Your objective. Please copy each line of the listing below precisely, excluding the images.
——————————
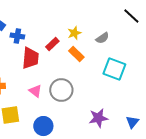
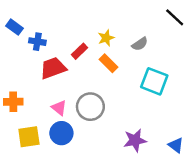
red trapezoid: (30, 58) -> (53, 68), turned -115
blue triangle: (132, 122) -> (176, 145), turned -32
blue circle: (43, 126) -> (61, 133), moved

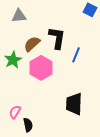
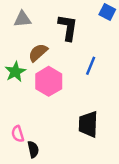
black L-shape: (57, 38) -> (68, 27), moved
pink semicircle: (15, 112) -> (18, 134), turned -48

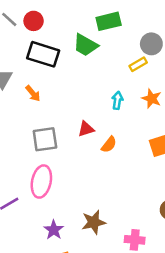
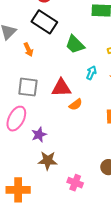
green trapezoid: (85, 45) -> (75, 45), moved
red triangle: (86, 129) -> (61, 88), size x1.5
purple star: (54, 230) -> (39, 135), moved

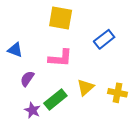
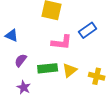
pink L-shape: (60, 58) -> (62, 42), moved
green rectangle: (55, 100) -> (48, 68), moved, turned 30

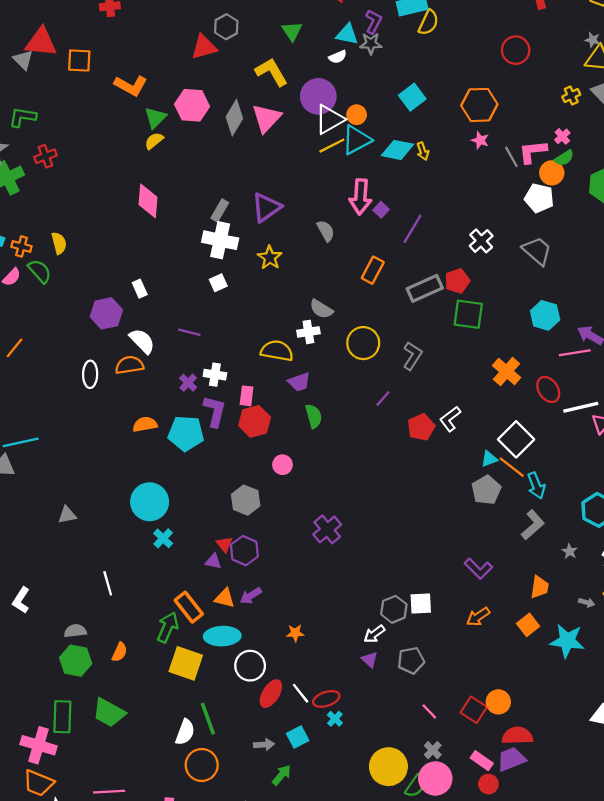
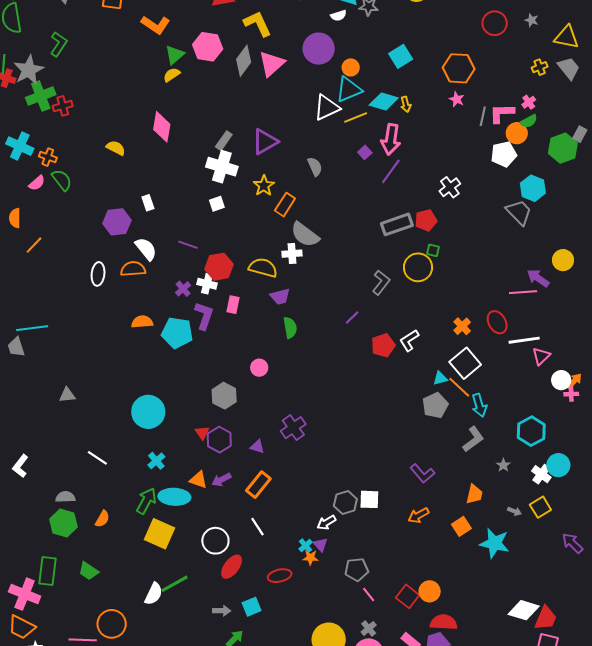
gray star: (593, 40) -> (532, 20), moved
yellow L-shape: (271, 72) -> (258, 24), moved
green L-shape: (23, 117) -> (59, 44), turned 110
white triangle: (330, 119) -> (327, 108), moved
yellow line: (332, 146) -> (356, 117), moved
red cross: (45, 156) -> (63, 106), moved
gray line: (511, 157) -> (483, 116), turned 36
pink arrow: (360, 197) -> (391, 139), moved
white pentagon: (539, 198) -> (504, 154), turned -30
yellow semicircle: (59, 243) -> (116, 148), moved, turned -54
gray trapezoid: (537, 251) -> (519, 212), moved
orange rectangle: (373, 270) -> (285, 205), moved
gray semicircle: (321, 309) -> (305, 235), size x1.4
green square: (468, 314) -> (433, 250), size x0.5
cyan hexagon: (545, 315) -> (533, 188), moved
yellow circle: (363, 343) -> (418, 267), moved
orange cross: (507, 371) -> (462, 326), moved, size x0.7
red hexagon: (255, 421) -> (219, 267), moved
cyan circle: (150, 502) -> (148, 412), moved
cyan cross: (163, 538) -> (156, 461), moved
purple triangle: (213, 561) -> (257, 447), moved
white line: (108, 583) -> (97, 458), turned -45
orange rectangle: (189, 607) -> (258, 485), moved, turned 72
orange star: (295, 633) -> (311, 558), moved
cyan ellipse: (222, 636) -> (174, 497), moved
gray pentagon: (411, 660) -> (357, 569), moved
white line: (301, 693) -> (257, 527), moved
green trapezoid: (109, 713) -> (89, 571), size x0.7
green line: (208, 719) -> (175, 584), turned 76
cyan cross: (335, 719) -> (305, 546), moved
orange circle: (202, 765) -> (112, 624), moved

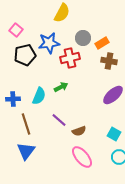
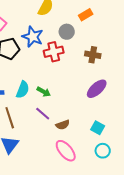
blue star: (49, 43) -> (33, 37), turned 30
orange rectangle: (102, 43) -> (86, 15), moved
green arrow: (61, 87) -> (44, 92), moved, turned 56

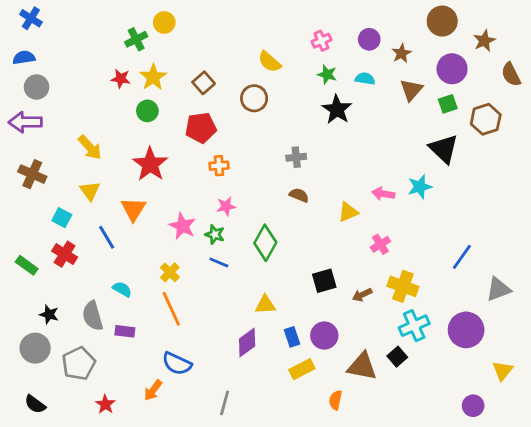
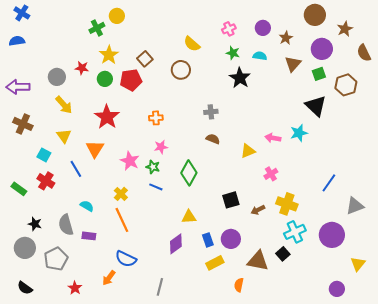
red star: (121, 79) -> (82, 68), moved
gray circle: (36, 87) -> (57, 77), moved
red pentagon: (201, 128) -> (131, 80), moved

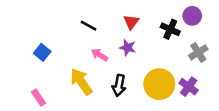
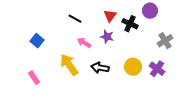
purple circle: (192, 16) -> (150, 11), moved
black cross: (170, 29) -> (130, 24), moved
yellow circle: (159, 84) -> (133, 67), size x0.7
black arrow: (119, 85) -> (100, 68), turned 90

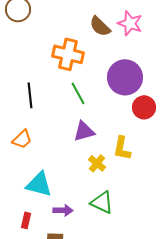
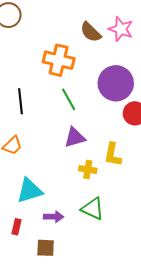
yellow cross: (97, 163) -> (88, 170), turned -30
cyan triangle: (39, 184) -> (29, 191), turned -32

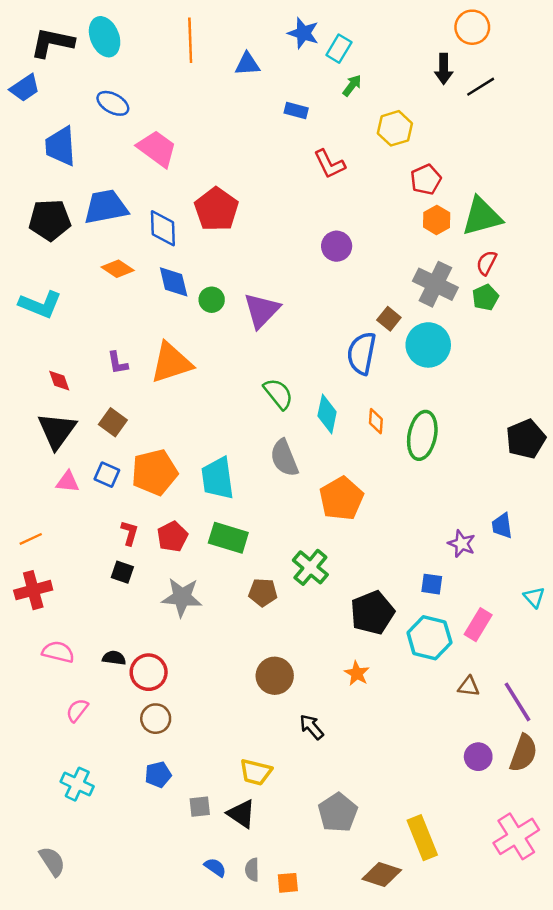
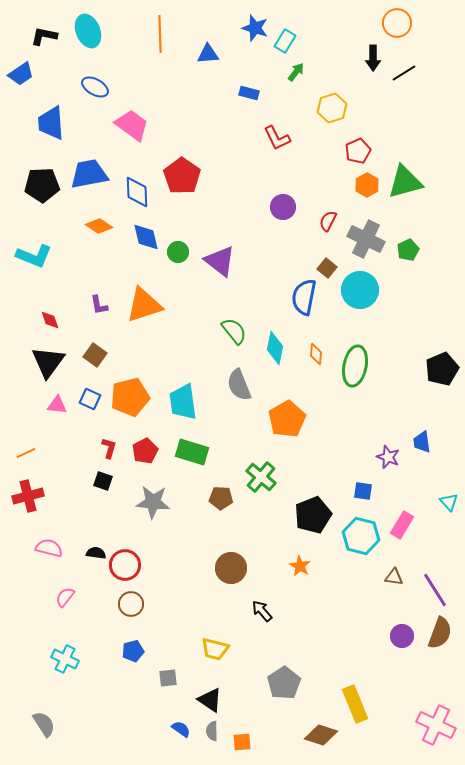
black L-shape: (52, 43) -> (44, 36), size x0.7
red semicircle: (487, 263) -> (328, 221), moved
purple triangle: (262, 310) -> (220, 261), turned -36
black triangle: (241, 814) -> (210, 700), moved
pink cross: (516, 836) -> (436, 725), moved, turned -33

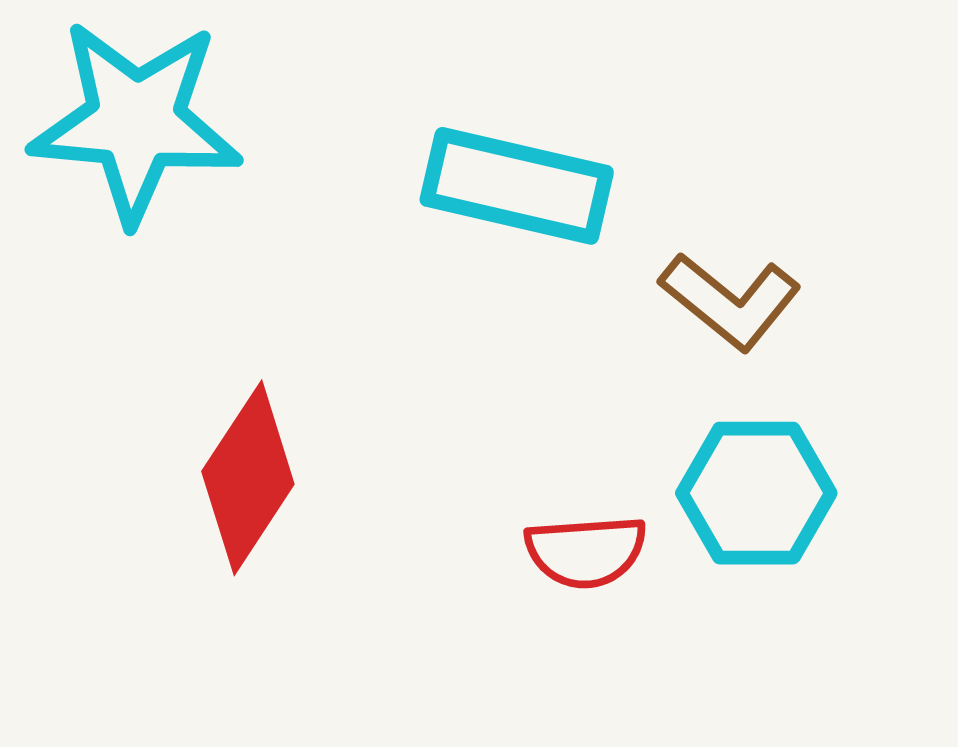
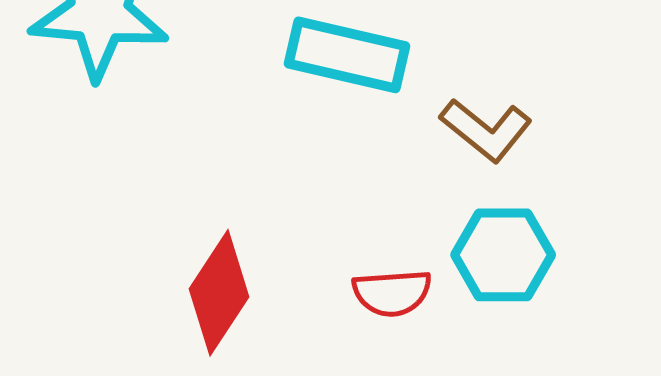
red diamond: (248, 478) -> (219, 293), moved

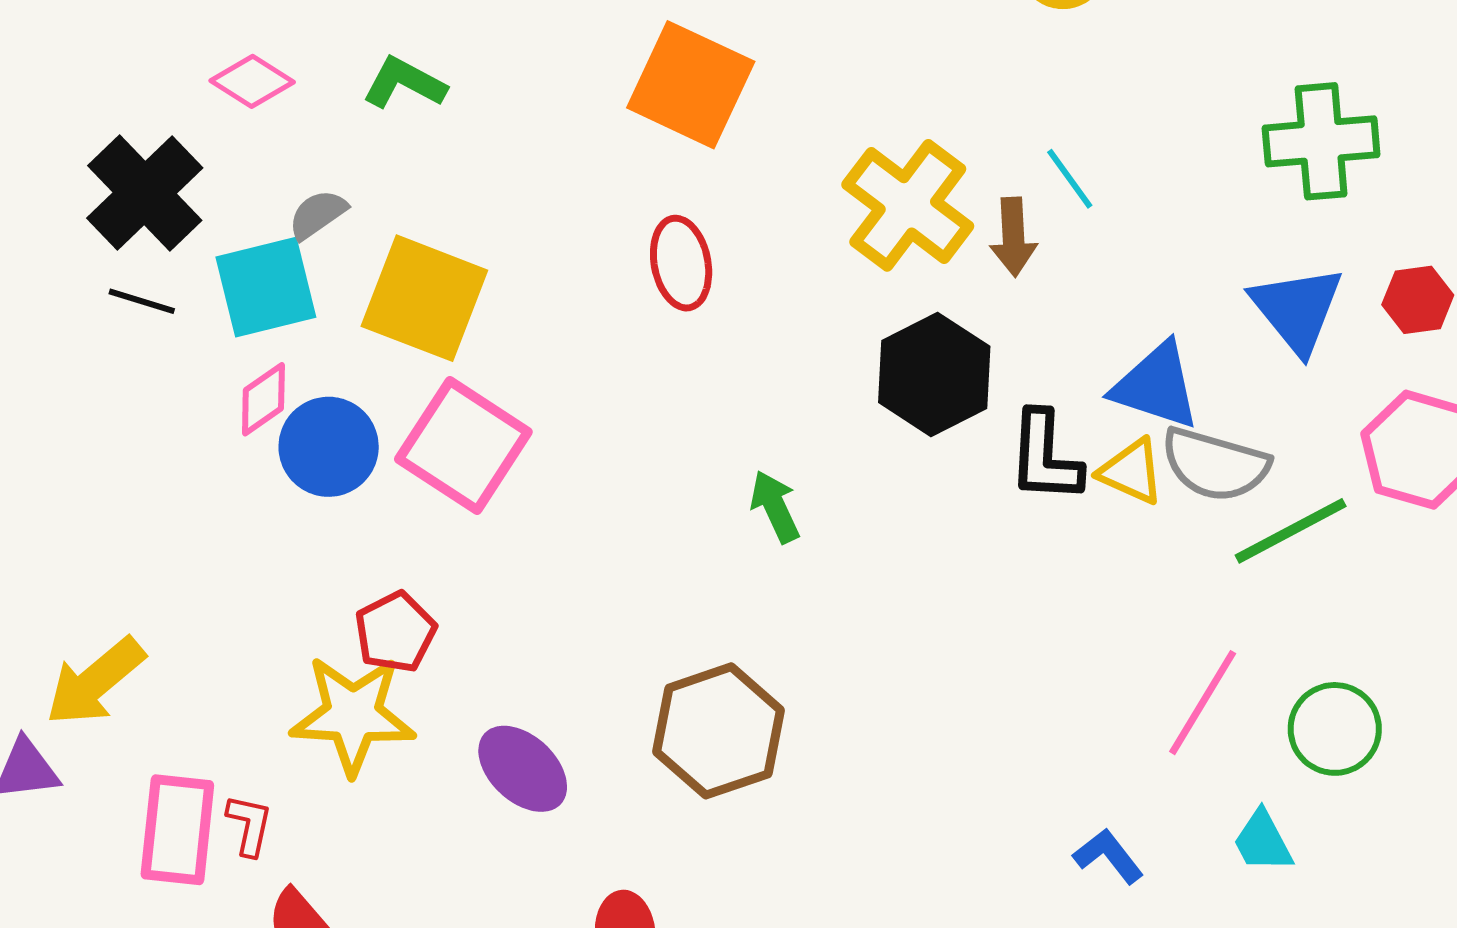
——————————
Answer to the problem.
red trapezoid: (30, 58) -> (53, 68), turned -115
blue triangle: (132, 122) -> (176, 145), turned -32
blue circle: (43, 126) -> (61, 133), moved

black L-shape: (57, 38) -> (68, 27), moved
pink semicircle: (15, 112) -> (18, 134), turned -48

green trapezoid: (85, 45) -> (75, 45), moved
red triangle: (86, 129) -> (61, 88), size x1.5
purple star: (54, 230) -> (39, 135), moved

pink L-shape: (60, 58) -> (62, 42), moved
green rectangle: (55, 100) -> (48, 68), moved, turned 30

gray star: (593, 40) -> (532, 20), moved
yellow L-shape: (271, 72) -> (258, 24), moved
green L-shape: (23, 117) -> (59, 44), turned 110
white triangle: (330, 119) -> (327, 108), moved
yellow line: (332, 146) -> (356, 117), moved
red cross: (45, 156) -> (63, 106), moved
gray line: (511, 157) -> (483, 116), turned 36
pink arrow: (360, 197) -> (391, 139), moved
white pentagon: (539, 198) -> (504, 154), turned -30
yellow semicircle: (59, 243) -> (116, 148), moved, turned -54
gray trapezoid: (537, 251) -> (519, 212), moved
orange rectangle: (373, 270) -> (285, 205), moved
gray semicircle: (321, 309) -> (305, 235), size x1.4
green square: (468, 314) -> (433, 250), size x0.5
cyan hexagon: (545, 315) -> (533, 188), moved
yellow circle: (363, 343) -> (418, 267), moved
orange cross: (507, 371) -> (462, 326), moved, size x0.7
red hexagon: (255, 421) -> (219, 267), moved
cyan circle: (150, 502) -> (148, 412), moved
cyan cross: (163, 538) -> (156, 461), moved
purple triangle: (213, 561) -> (257, 447), moved
white line: (108, 583) -> (97, 458), turned -45
orange rectangle: (189, 607) -> (258, 485), moved, turned 72
orange star: (295, 633) -> (311, 558), moved
cyan ellipse: (222, 636) -> (174, 497), moved
gray pentagon: (411, 660) -> (357, 569), moved
white line: (301, 693) -> (257, 527), moved
green trapezoid: (109, 713) -> (89, 571), size x0.7
green line: (208, 719) -> (175, 584), turned 76
cyan cross: (335, 719) -> (305, 546), moved
orange circle: (202, 765) -> (112, 624), moved

blue star: (49, 43) -> (33, 37), turned 30
orange rectangle: (102, 43) -> (86, 15), moved
green arrow: (61, 87) -> (44, 92), moved, turned 56

red star: (121, 79) -> (82, 68), moved
gray circle: (36, 87) -> (57, 77), moved
red pentagon: (201, 128) -> (131, 80), moved

purple circle: (192, 16) -> (150, 11), moved
black cross: (170, 29) -> (130, 24), moved
yellow circle: (159, 84) -> (133, 67), size x0.7
black arrow: (119, 85) -> (100, 68), turned 90

yellow cross: (97, 163) -> (88, 170), turned -30
cyan triangle: (39, 184) -> (29, 191), turned -32

black L-shape: (52, 43) -> (44, 36), size x0.7
red semicircle: (487, 263) -> (328, 221), moved
purple triangle: (262, 310) -> (220, 261), turned -36
black triangle: (241, 814) -> (210, 700), moved
pink cross: (516, 836) -> (436, 725), moved, turned -33

red diamond: (248, 478) -> (219, 293), moved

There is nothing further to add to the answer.